- **EXERCISE DIRECTIONS**: Filter these entries so that only lines with the word "orange" remain.

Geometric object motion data

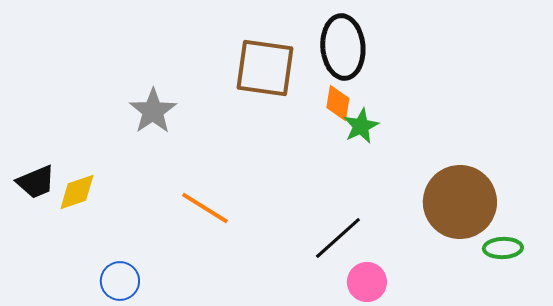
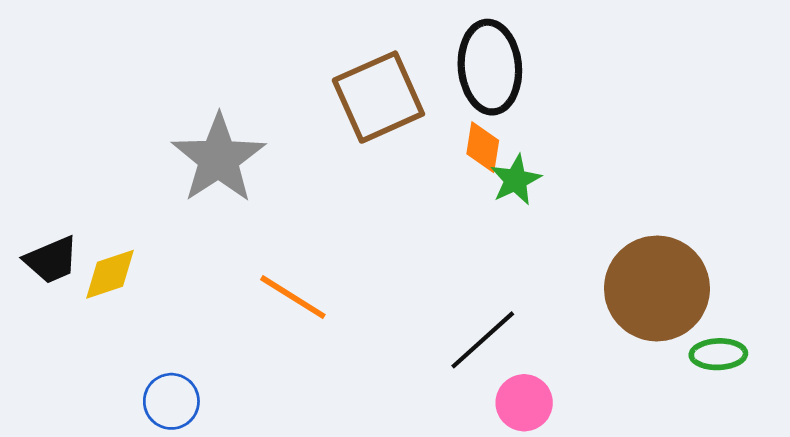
brown square: (265, 68) -> (378, 97), turned -32
gray star: (153, 111) -> (219, 159), size x1.4

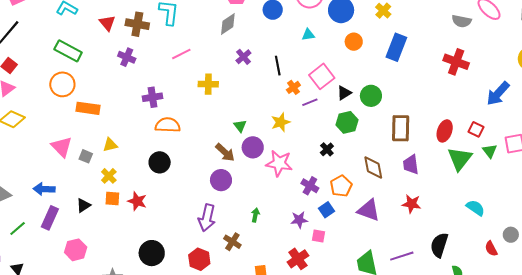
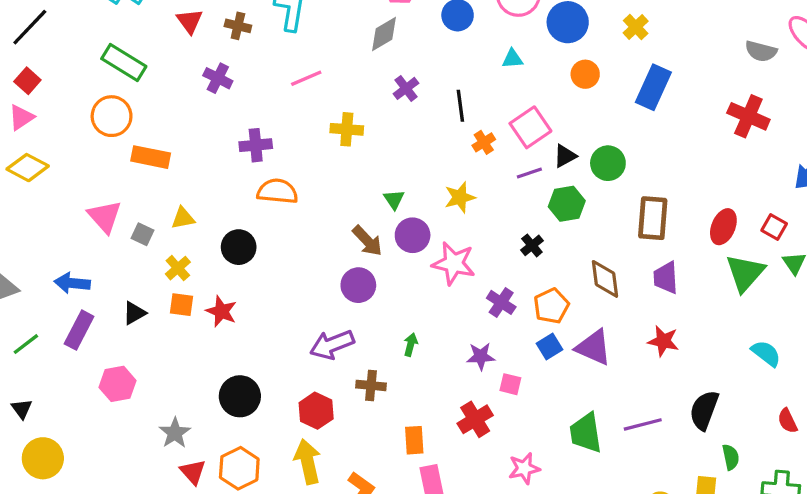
brown cross: (137, 24) -> (238, 26), size x0.7
purple line: (310, 102) -> (529, 173), moved
black circle: (160, 162) -> (239, 247), moved
blue square: (326, 210) -> (549, 347), moved
purple arrow: (207, 218) -> (332, 345), turned 52
brown cross: (232, 242) -> (371, 385), turned -30

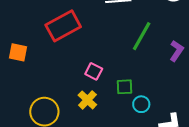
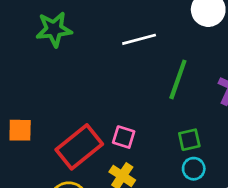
red rectangle: (63, 26) -> (79, 147), moved
green square: (125, 87) -> (189, 140), moved

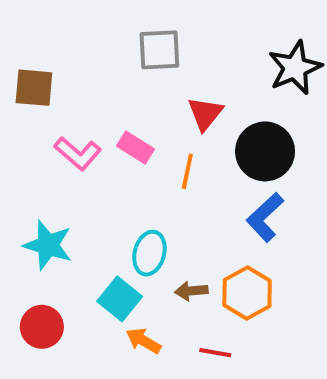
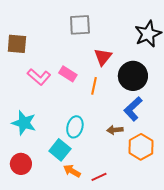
brown arrow: (191, 291) -> (115, 130), moved
orange hexagon: (247, 293) -> (141, 147), moved
red line: (215, 353) -> (99, 177), moved, turned -35

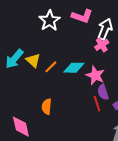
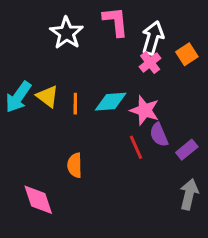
pink L-shape: (82, 16) -> (116, 21), turned -110
orange line: (51, 67) -> (75, 104), turned -40
red line: (97, 104) -> (136, 147), moved

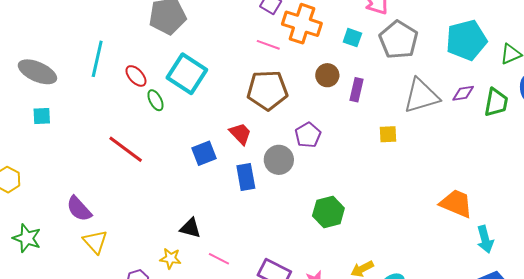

- **WRITTEN ANSWER**:
orange hexagon: (247, 293) -> (141, 147), moved
orange line: (51, 67) -> (75, 104), turned -40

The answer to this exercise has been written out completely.